• [TASK REQUIREMENTS] Provide the number of lines below containing the word "schottky", without any other words.

(Version difference data)
***
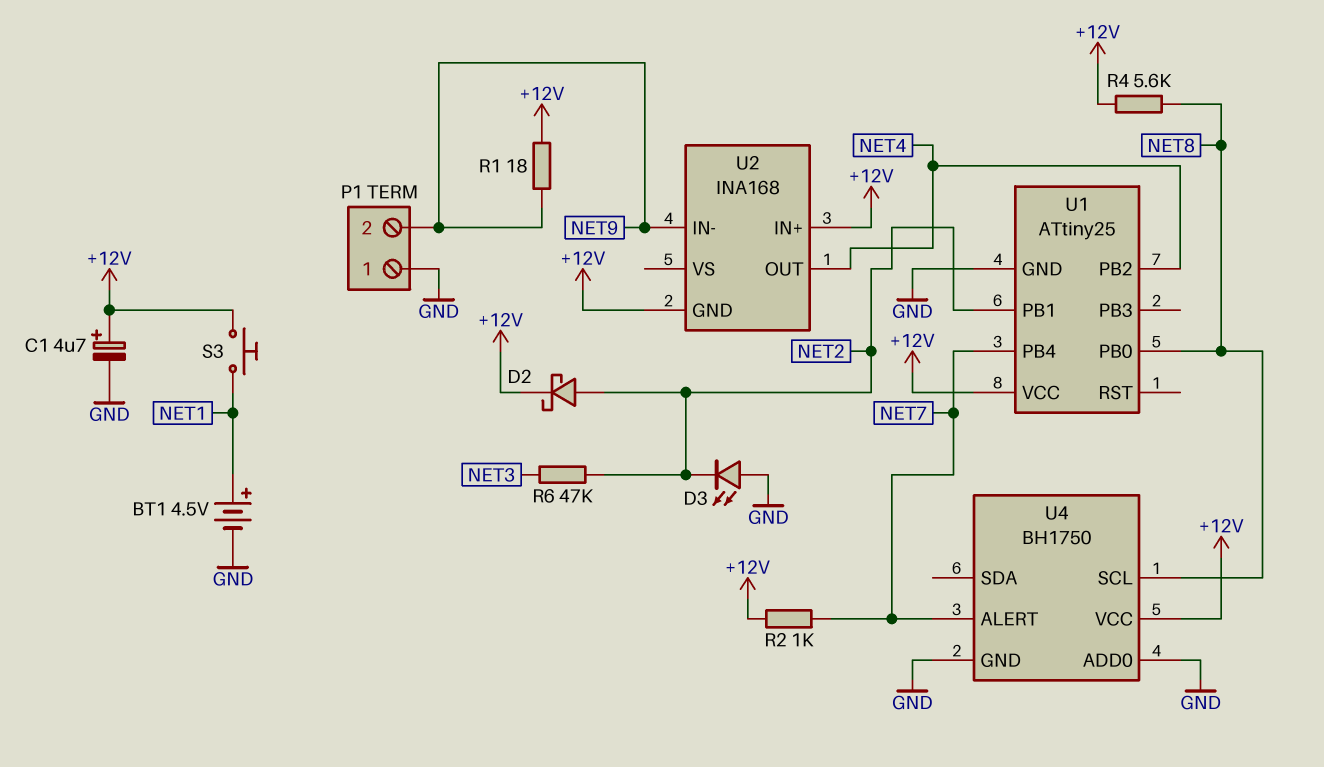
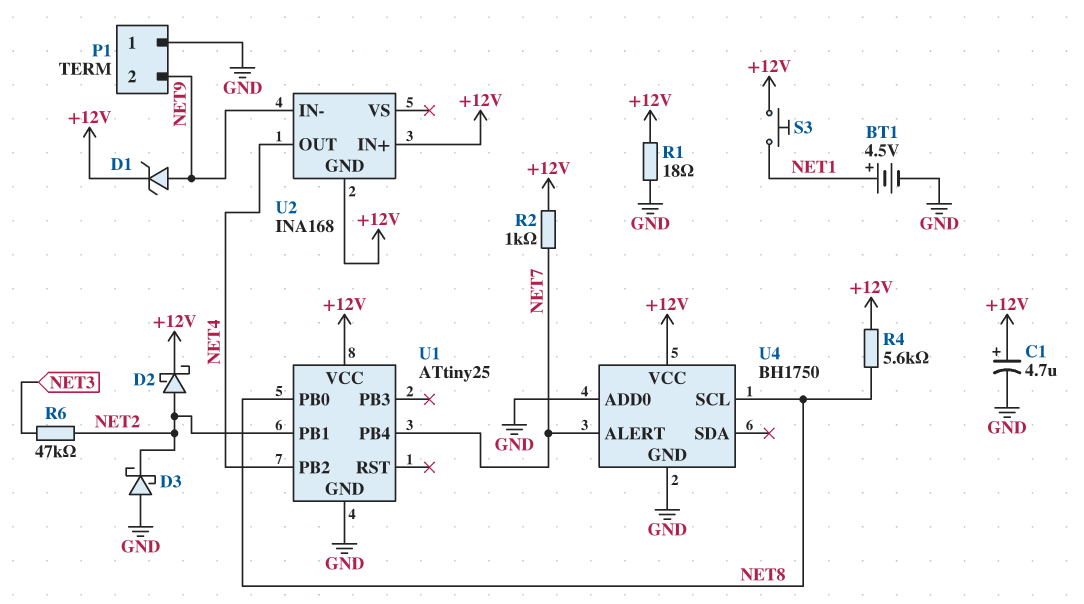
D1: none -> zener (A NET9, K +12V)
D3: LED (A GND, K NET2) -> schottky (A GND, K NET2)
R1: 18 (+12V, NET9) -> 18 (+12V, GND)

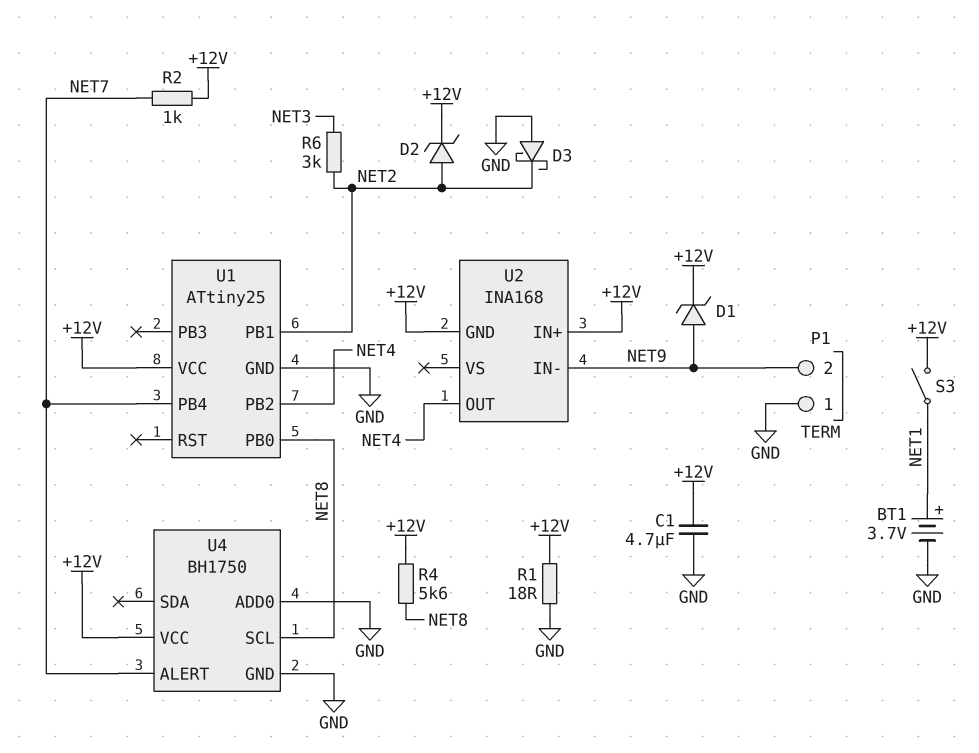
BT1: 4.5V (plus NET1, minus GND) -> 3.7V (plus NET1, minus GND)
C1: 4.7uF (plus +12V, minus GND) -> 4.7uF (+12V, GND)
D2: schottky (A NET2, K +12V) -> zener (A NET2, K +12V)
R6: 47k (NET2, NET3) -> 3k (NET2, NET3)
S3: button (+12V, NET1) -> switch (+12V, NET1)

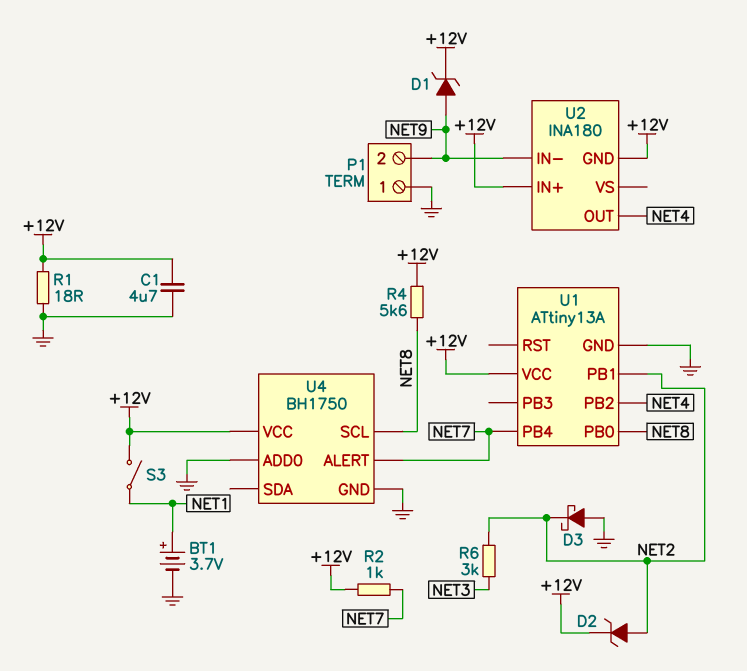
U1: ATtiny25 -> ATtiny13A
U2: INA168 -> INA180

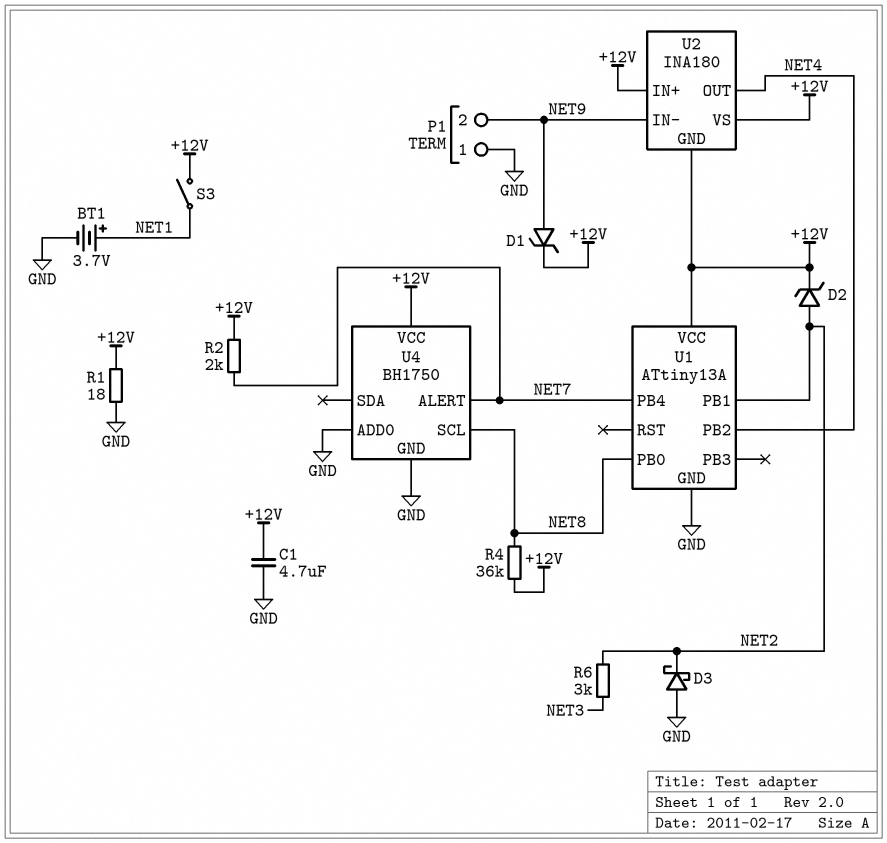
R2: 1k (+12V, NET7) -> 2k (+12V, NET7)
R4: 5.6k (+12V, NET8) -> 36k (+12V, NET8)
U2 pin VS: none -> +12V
***
• [EXPECTED ANSWER] 2